What needs to be done -
Give the stretch of rows from the first row through the row containing "brown L-shape: moved 1 px left, 2 px down" as a JSON list of strings, one string per row, leaving out blank rows.

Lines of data
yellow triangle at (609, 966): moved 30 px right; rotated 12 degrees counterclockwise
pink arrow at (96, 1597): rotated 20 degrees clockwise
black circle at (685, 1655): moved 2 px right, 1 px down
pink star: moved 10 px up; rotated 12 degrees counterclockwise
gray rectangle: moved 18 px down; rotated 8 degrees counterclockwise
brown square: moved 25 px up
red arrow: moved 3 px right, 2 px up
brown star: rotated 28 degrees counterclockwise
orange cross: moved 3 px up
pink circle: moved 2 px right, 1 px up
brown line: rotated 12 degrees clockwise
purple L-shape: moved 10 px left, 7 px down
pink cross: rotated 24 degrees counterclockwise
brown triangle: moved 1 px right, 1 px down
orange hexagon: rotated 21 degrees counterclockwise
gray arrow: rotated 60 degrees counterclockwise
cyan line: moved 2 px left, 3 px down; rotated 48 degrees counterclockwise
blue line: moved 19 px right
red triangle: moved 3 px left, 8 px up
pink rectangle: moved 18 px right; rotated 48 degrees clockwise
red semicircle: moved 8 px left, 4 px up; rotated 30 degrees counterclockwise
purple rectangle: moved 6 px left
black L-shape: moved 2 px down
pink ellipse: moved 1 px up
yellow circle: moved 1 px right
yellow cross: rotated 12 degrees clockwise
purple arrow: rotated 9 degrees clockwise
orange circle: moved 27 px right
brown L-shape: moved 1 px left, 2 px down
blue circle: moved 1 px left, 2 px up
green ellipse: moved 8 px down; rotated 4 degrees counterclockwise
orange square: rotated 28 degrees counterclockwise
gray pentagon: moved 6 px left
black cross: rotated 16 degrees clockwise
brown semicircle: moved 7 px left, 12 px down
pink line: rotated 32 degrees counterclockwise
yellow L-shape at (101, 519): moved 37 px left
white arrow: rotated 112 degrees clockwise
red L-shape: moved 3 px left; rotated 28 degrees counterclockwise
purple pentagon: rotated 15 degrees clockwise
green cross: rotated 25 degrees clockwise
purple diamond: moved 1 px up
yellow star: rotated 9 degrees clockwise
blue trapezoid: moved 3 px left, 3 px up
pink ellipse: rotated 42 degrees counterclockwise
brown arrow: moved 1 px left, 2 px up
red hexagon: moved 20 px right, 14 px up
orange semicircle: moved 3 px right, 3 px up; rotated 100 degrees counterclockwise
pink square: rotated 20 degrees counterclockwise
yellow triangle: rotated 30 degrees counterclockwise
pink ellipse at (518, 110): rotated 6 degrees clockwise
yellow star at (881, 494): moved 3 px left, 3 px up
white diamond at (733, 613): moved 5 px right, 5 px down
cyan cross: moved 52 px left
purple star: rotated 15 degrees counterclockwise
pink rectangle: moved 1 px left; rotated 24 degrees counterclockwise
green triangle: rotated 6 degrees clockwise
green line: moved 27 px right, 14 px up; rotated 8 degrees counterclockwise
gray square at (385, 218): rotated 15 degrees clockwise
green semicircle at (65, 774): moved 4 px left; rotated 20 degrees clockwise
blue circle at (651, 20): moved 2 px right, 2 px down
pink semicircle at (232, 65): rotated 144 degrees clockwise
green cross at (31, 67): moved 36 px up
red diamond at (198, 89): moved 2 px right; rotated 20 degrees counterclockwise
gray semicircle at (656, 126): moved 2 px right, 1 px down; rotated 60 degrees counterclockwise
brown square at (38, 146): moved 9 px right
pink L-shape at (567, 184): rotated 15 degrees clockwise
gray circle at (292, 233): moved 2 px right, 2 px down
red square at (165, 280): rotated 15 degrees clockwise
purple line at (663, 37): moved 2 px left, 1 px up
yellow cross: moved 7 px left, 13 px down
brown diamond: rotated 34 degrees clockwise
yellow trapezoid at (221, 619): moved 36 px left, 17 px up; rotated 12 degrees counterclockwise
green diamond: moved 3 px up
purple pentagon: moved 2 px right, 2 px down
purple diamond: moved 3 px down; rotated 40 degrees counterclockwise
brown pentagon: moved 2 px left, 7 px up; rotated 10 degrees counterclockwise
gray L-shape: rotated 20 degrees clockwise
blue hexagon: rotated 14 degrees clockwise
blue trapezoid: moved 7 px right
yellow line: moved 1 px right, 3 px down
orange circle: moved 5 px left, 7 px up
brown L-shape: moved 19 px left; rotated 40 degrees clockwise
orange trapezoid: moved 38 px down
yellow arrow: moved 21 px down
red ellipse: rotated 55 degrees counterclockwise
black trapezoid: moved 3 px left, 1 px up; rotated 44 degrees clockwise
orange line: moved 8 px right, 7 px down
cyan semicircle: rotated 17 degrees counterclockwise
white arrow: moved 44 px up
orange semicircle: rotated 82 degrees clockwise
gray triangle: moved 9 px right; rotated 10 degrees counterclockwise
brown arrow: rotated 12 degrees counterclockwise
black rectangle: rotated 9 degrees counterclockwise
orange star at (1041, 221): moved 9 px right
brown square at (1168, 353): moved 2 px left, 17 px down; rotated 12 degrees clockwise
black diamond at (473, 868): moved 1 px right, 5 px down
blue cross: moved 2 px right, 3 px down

Written reply -
[
  "yellow triangle at (609, 966): moved 30 px right; rotated 12 degrees counterclockwise",
  "pink arrow at (96, 1597): rotated 20 degrees clockwise",
  "black circle at (685, 1655): moved 2 px right, 1 px down",
  "pink star: moved 10 px up; rotated 12 degrees counterclockwise",
  "gray rectangle: moved 18 px down; rotated 8 degrees counterclockwise",
  "brown square: moved 25 px up",
  "red arrow: moved 3 px right, 2 px up",
  "brown star: rotated 28 degrees counterclockwise",
  "orange cross: moved 3 px up",
  "pink circle: moved 2 px right, 1 px up",
  "brown line: rotated 12 degrees clockwise",
  "purple L-shape: moved 10 px left, 7 px down",
  "pink cross: rotated 24 degrees counterclockwise",
  "brown triangle: moved 1 px right, 1 px down",
  "orange hexagon: rotated 21 degrees counterclockwise",
  "gray arrow: rotated 60 degrees counterclockwise",
  "cyan line: moved 2 px left, 3 px down; rotated 48 degrees counterclockwise",
  "blue line: moved 19 px right",
  "red triangle: moved 3 px left, 8 px up",
  "pink rectangle: moved 18 px right; rotated 48 degrees clockwise",
  "red semicircle: moved 8 px left, 4 px up; rotated 30 degrees counterclockwise",
  "purple rectangle: moved 6 px left",
  "black L-shape: moved 2 px down",
  "pink ellipse: moved 1 px up",
  "yellow circle: moved 1 px right",
  "yellow cross: rotated 12 degrees clockwise",
  "purple arrow: rotated 9 degrees clockwise",
  "orange circle: moved 27 px right",
  "brown L-shape: moved 1 px left, 2 px down"
]